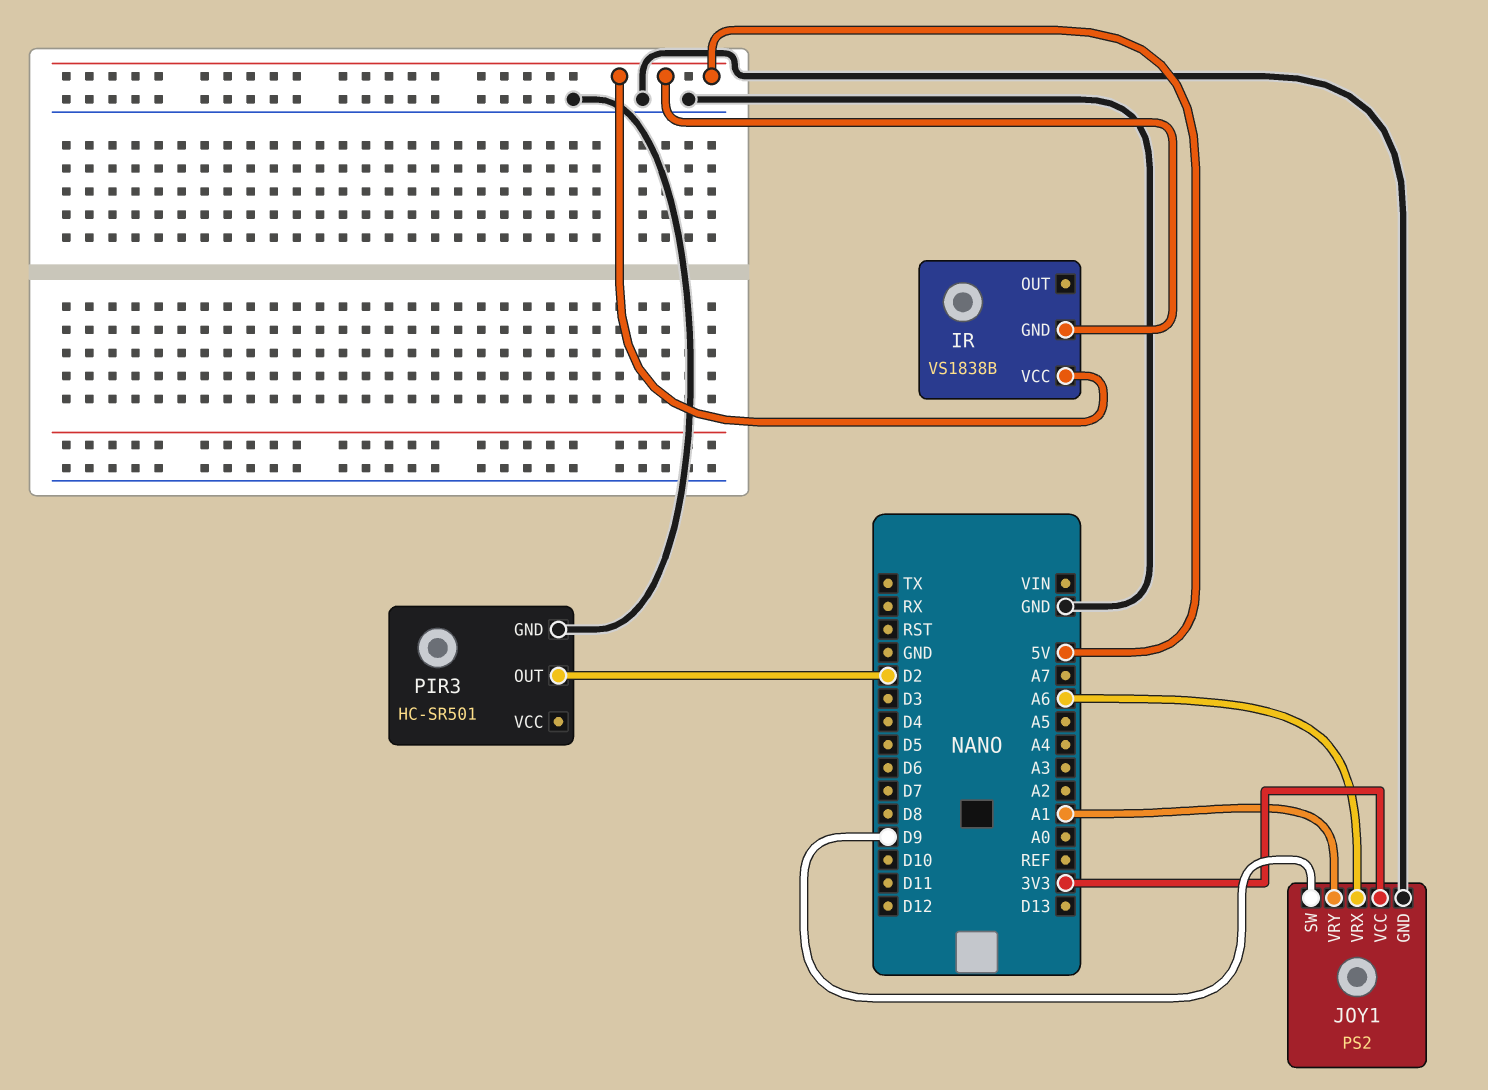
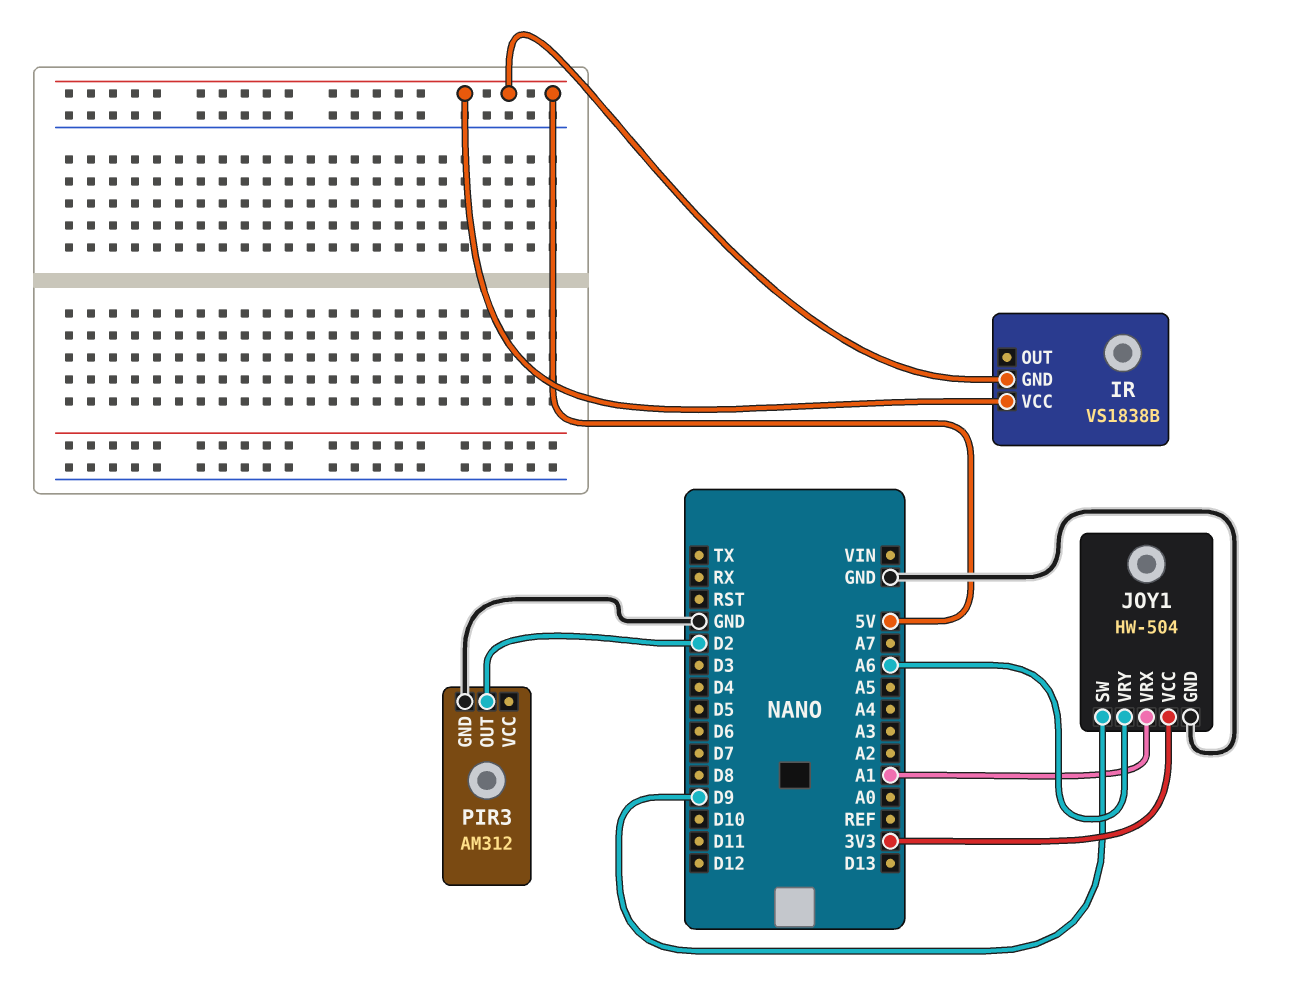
JOY1: PS2 -> HW-504
JOY1 pin VRX: A6 -> A1
JOY1 pin VRY: A1 -> A6
PIR3: HC-SR501 -> AM312

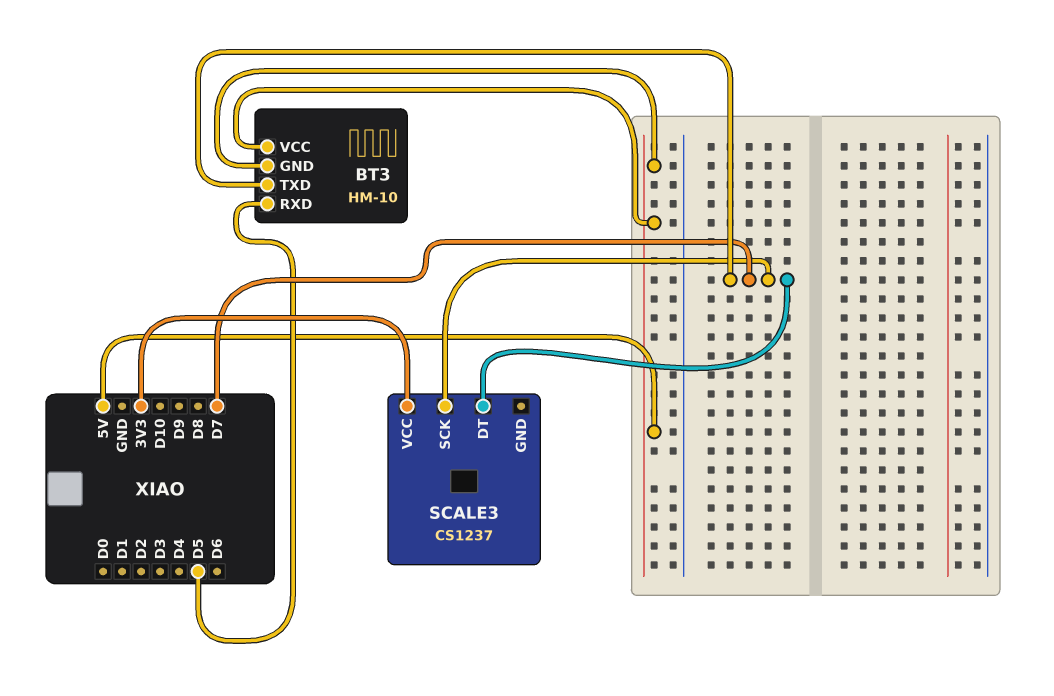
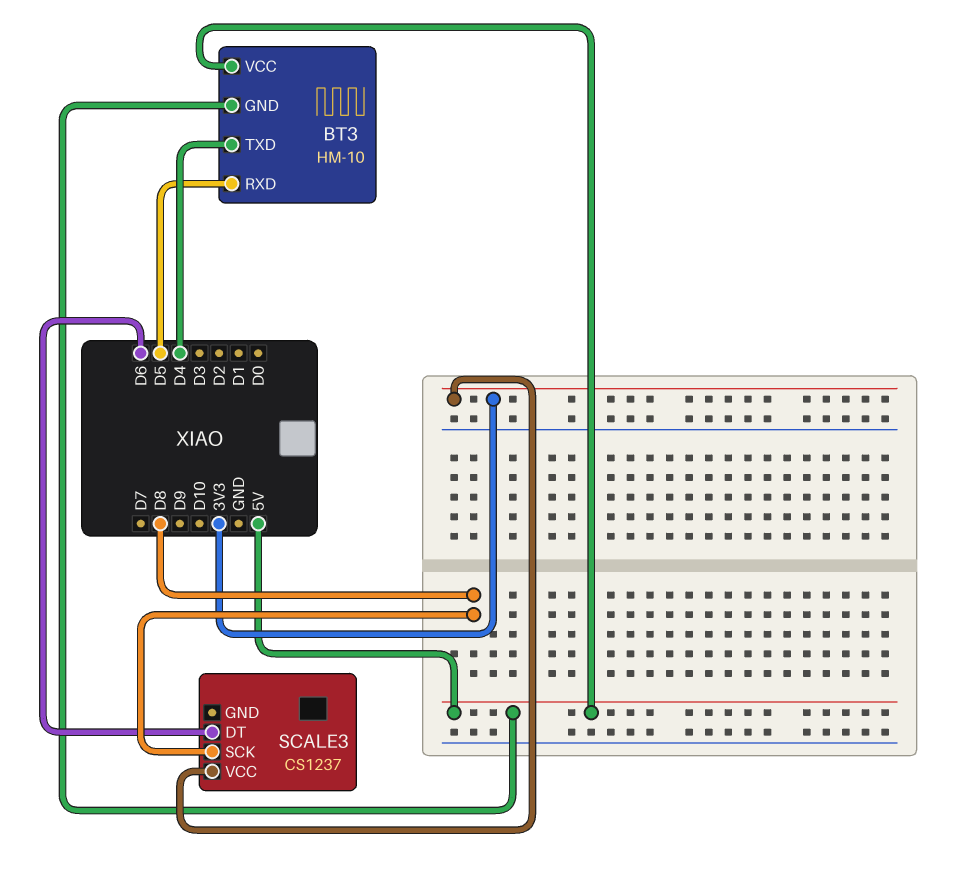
BT3 pin TXD: D7 -> D4
SCALE3 pin DT: D7 -> D6
SCALE3 pin SCK: D7 -> D8

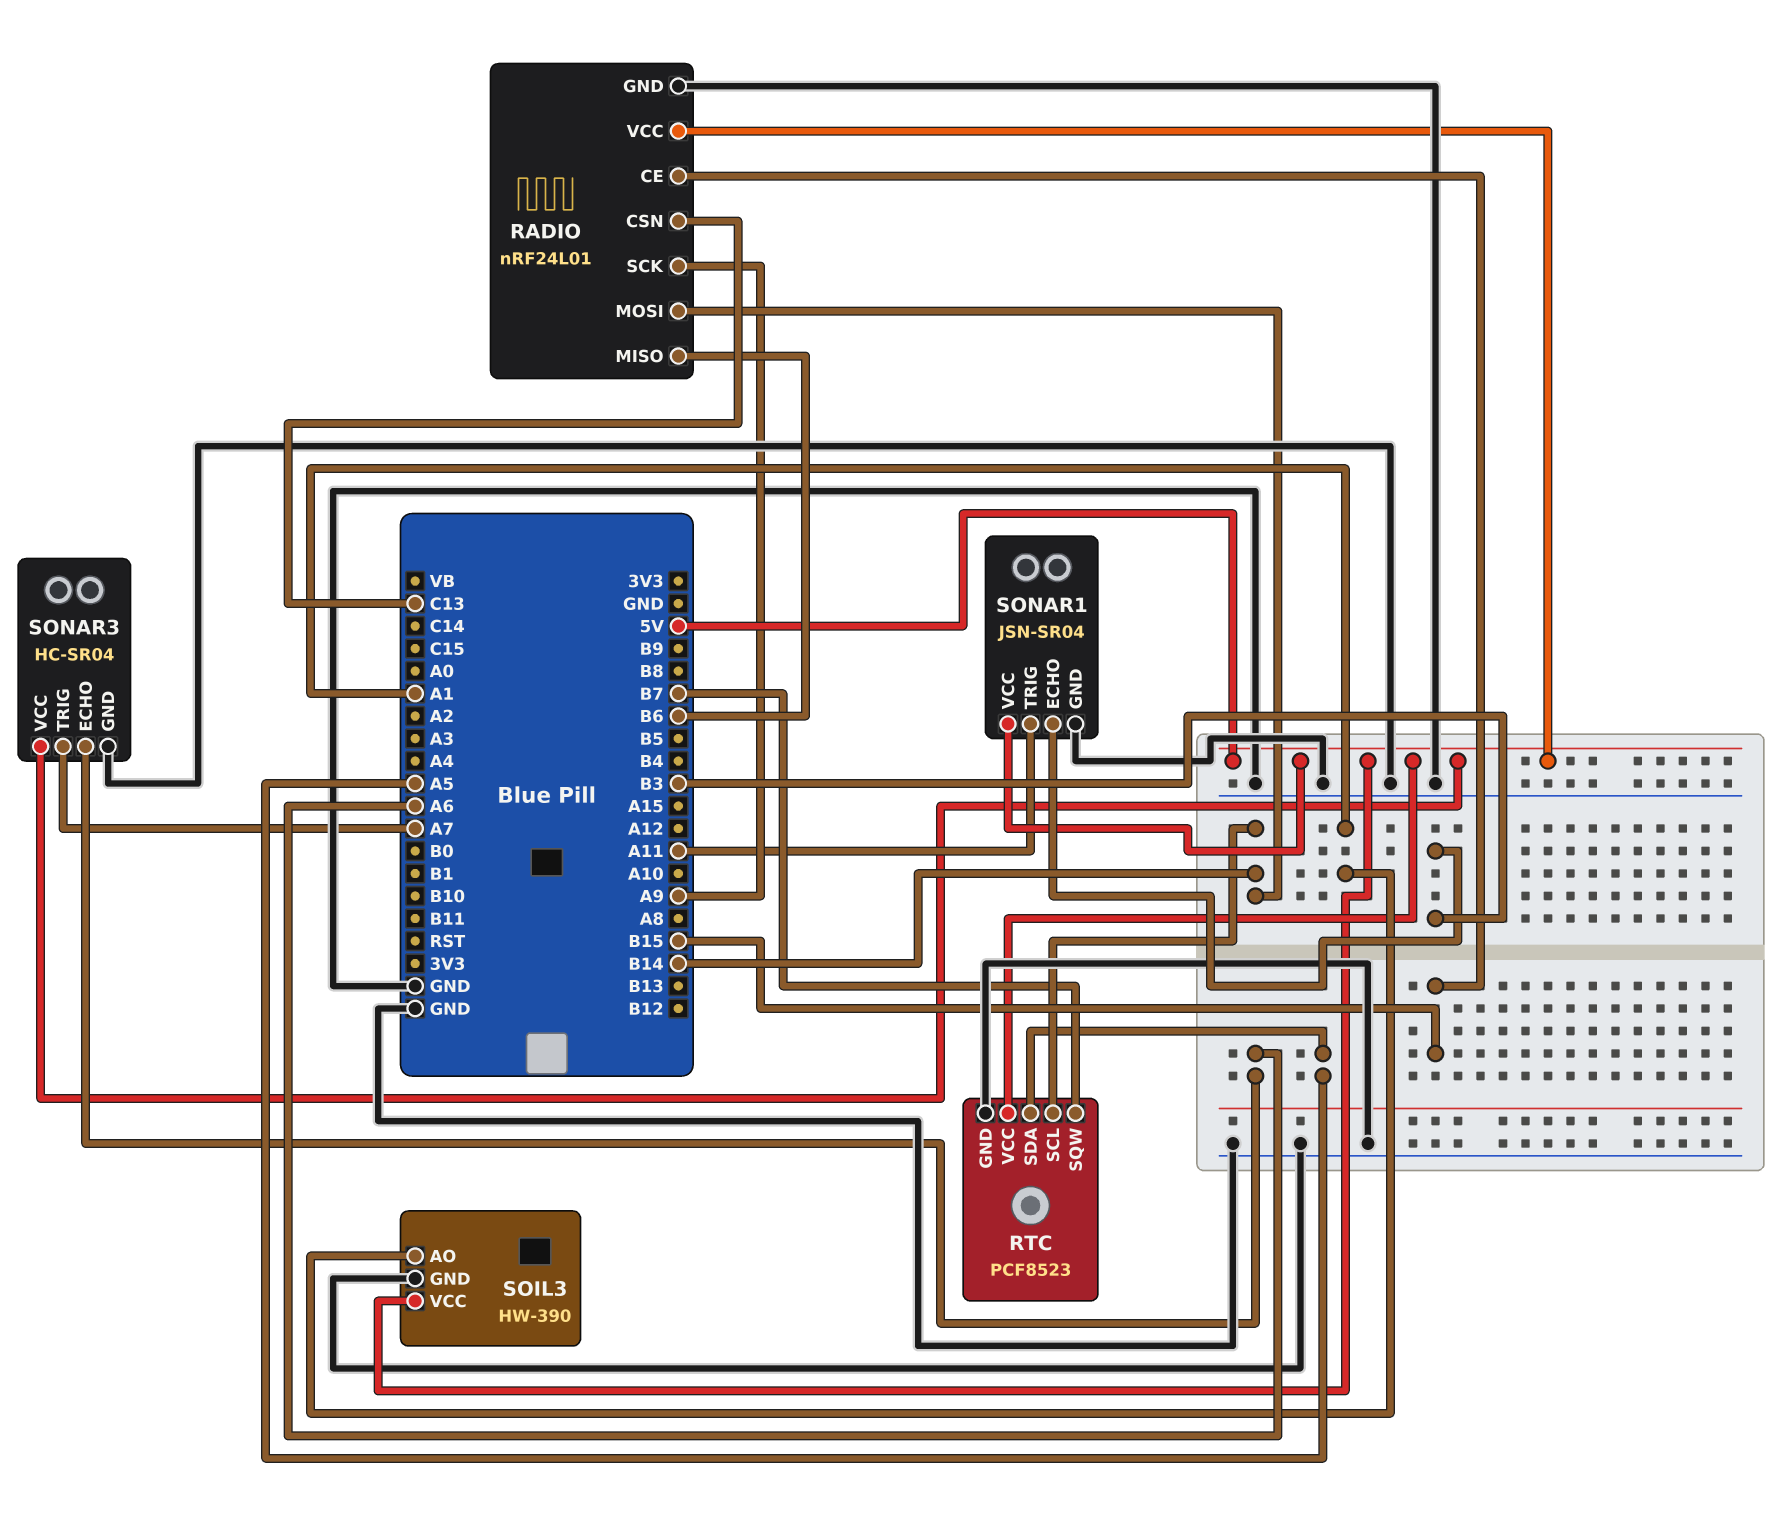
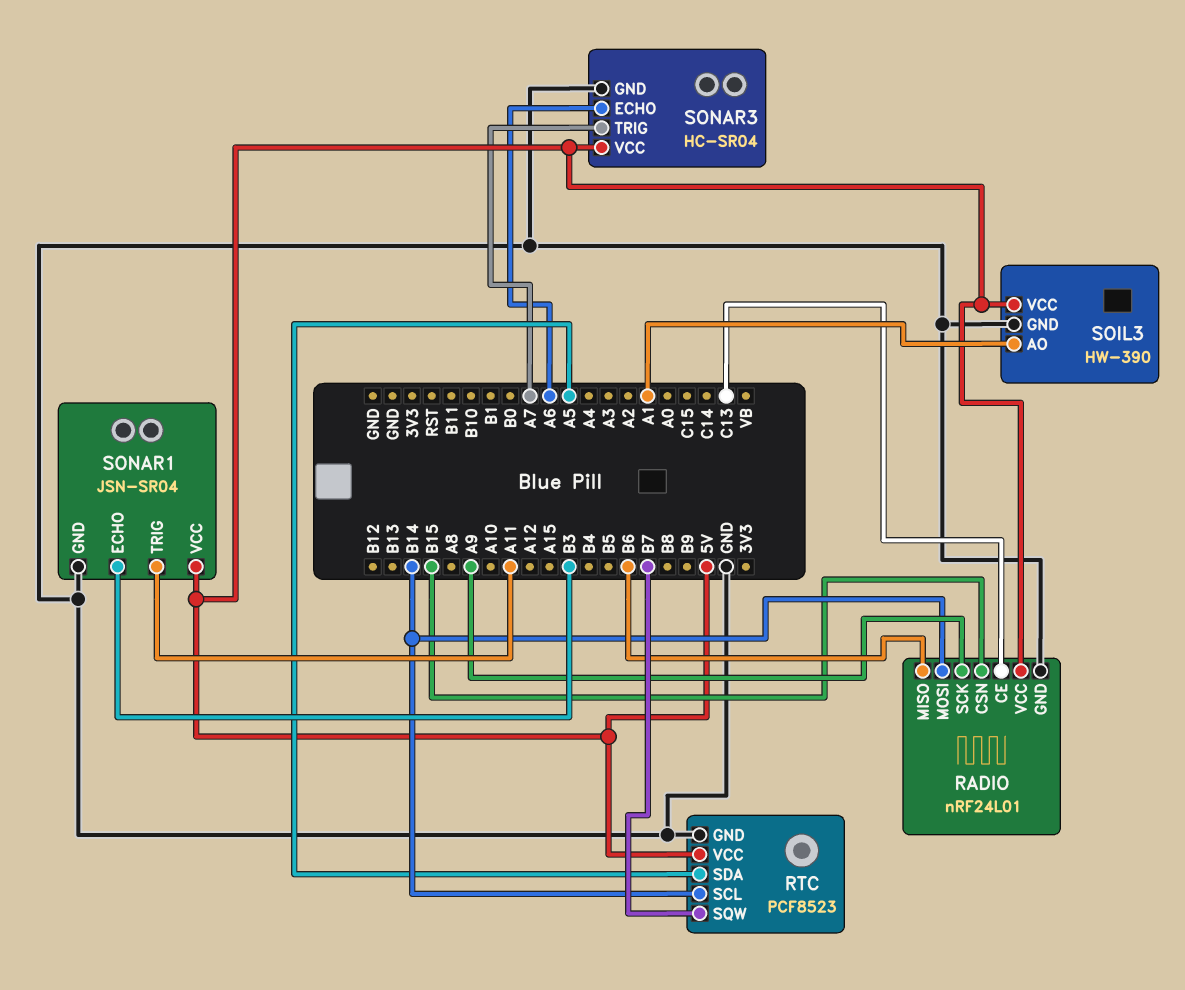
RADIO pin CE: B15 -> C13
RADIO pin CSN: C13 -> B15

*-*-*

→ **Problem statement**
From the line that contains "PIR3: HC-SR501 -> AM312" to the last line of the data above, inclusive, transcribe every line exactly and only those lines, omitting pictures.

→ **Output of the task**
PIR3: HC-SR501 -> AM312

BT3 pin TXD: D7 -> D4
SCALE3 pin DT: D7 -> D6
SCALE3 pin SCK: D7 -> D8

RADIO pin CE: B15 -> C13
RADIO pin CSN: C13 -> B15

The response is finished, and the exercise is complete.